▶ [RECORDS SHOWN]:
======
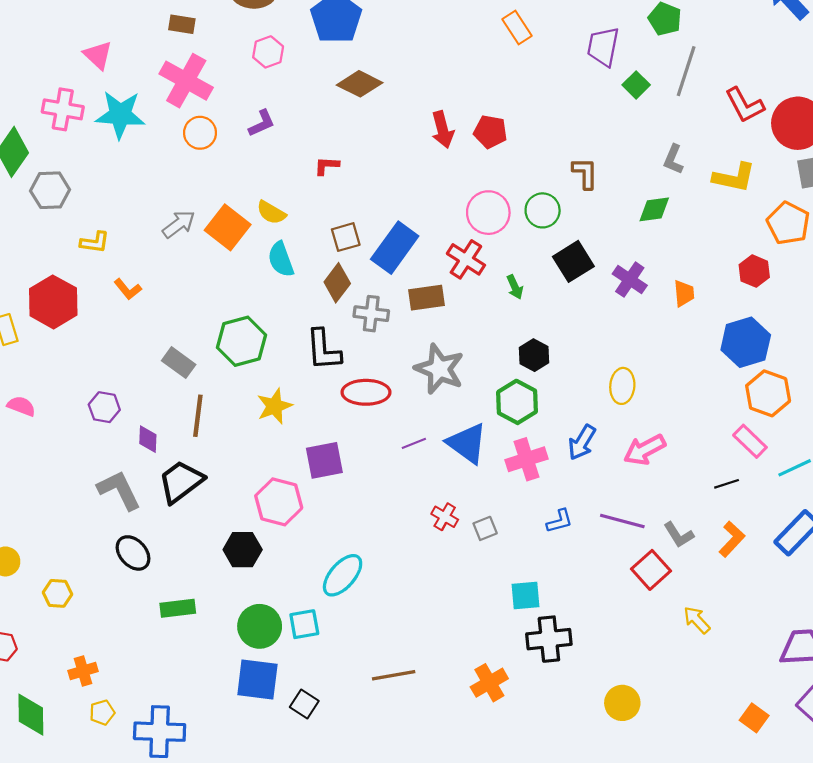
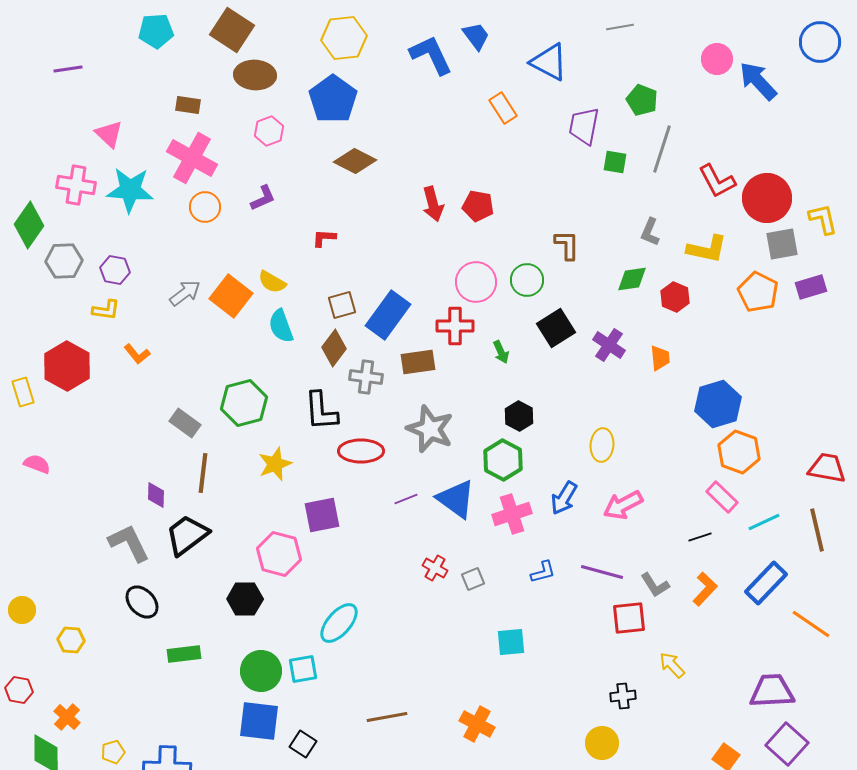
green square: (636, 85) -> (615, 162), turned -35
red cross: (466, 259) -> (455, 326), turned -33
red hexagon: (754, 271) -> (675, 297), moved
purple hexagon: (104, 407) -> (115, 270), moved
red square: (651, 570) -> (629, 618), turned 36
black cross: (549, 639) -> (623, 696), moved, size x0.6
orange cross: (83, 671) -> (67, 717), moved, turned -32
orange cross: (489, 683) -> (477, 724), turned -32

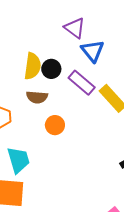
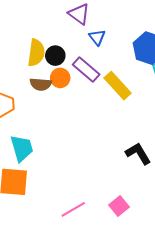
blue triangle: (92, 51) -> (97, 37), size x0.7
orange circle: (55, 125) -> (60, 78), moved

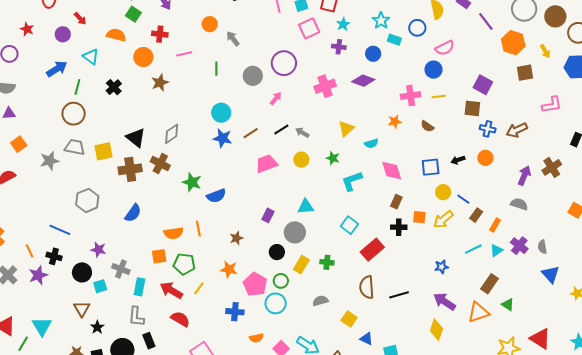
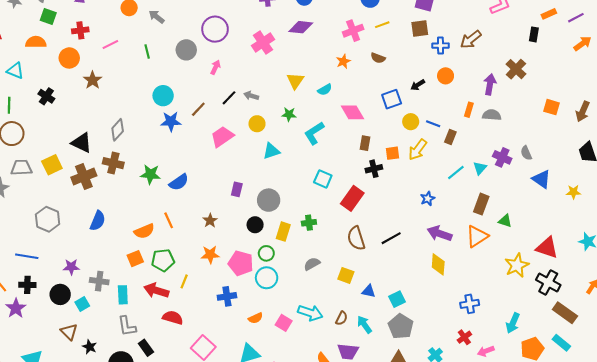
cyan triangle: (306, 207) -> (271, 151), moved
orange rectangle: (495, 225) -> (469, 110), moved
======
▶ [TASK DESCRIPTION]: Leave out the pictures and copy exactly the lines from the one with "black cross: (549, 639)" through the last line of the records above.

▶ [SOLUTION FOR THIS TASK]:
black cross: (549, 639) -> (623, 696), moved, size x0.6
orange cross: (83, 671) -> (67, 717), moved, turned -32
orange cross: (489, 683) -> (477, 724), turned -32

blue triangle: (92, 51) -> (97, 37), size x0.7
orange circle: (55, 125) -> (60, 78), moved

cyan triangle: (306, 207) -> (271, 151), moved
orange rectangle: (495, 225) -> (469, 110), moved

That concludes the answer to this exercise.